→ **YOUR TASK**
Could you set down the listing below exactly, leaving out its pictures?

→ **MATERIAL PROVIDED**
-*-

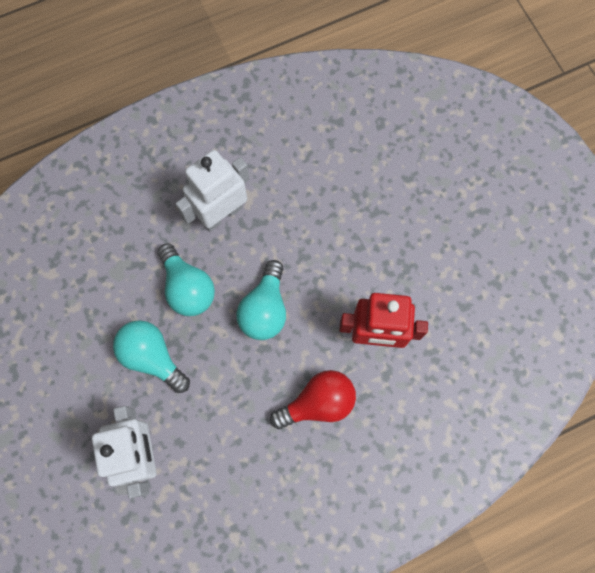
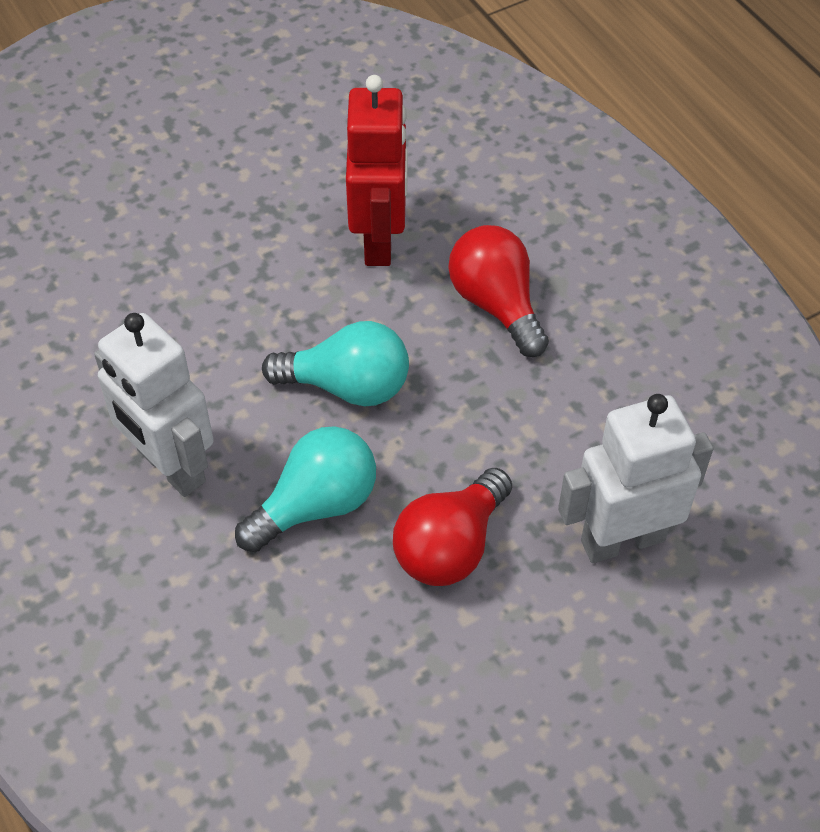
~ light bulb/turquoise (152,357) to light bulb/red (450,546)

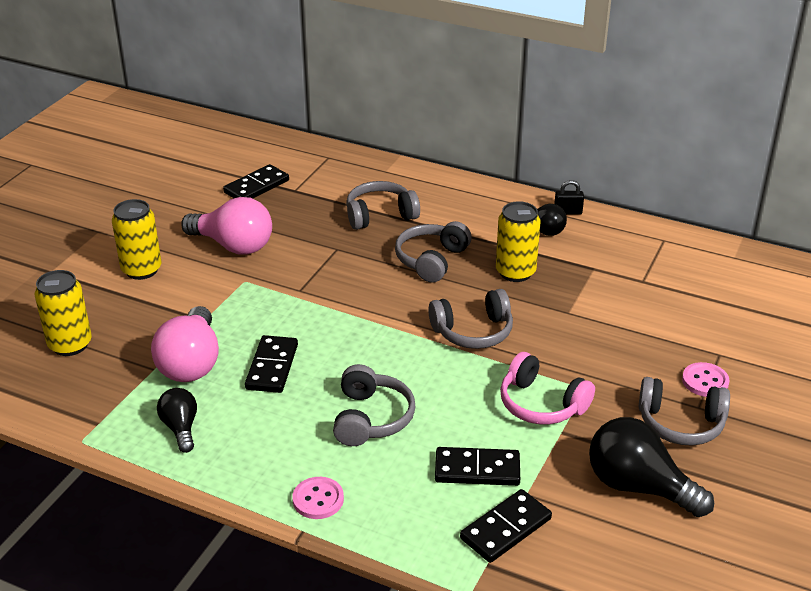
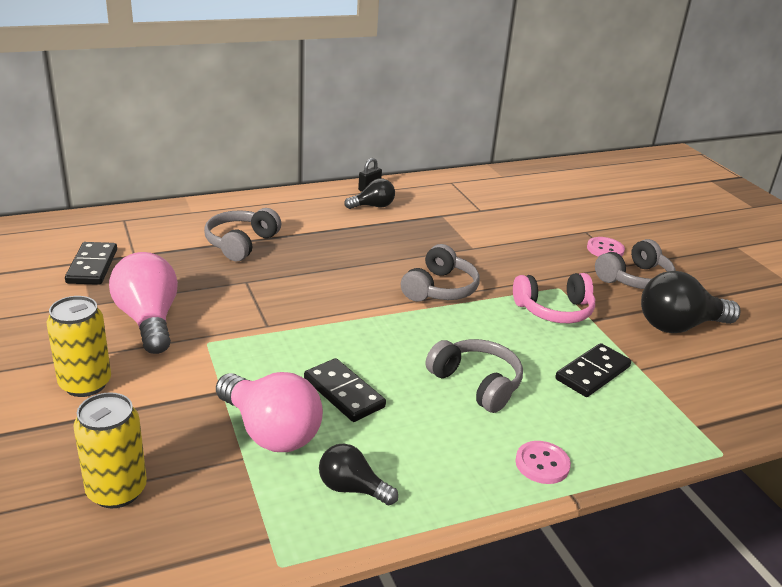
- headphones/grey (431,260)
- domino/black (505,528)
- can/yellow (515,272)
~ light bulb/pink (233,245) = (148,320) 90 degrees counterclockwise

-*-

→ **SOLUTION BELOW**
~ light bulb/turquoise (152,357) to light bulb/red (450,546)

- headphones/grey (431,260)
- domino/black (505,528)
- can/yellow (515,272)
~ light bulb/pink (233,245) = (148,320) 90 degrees counterclockwise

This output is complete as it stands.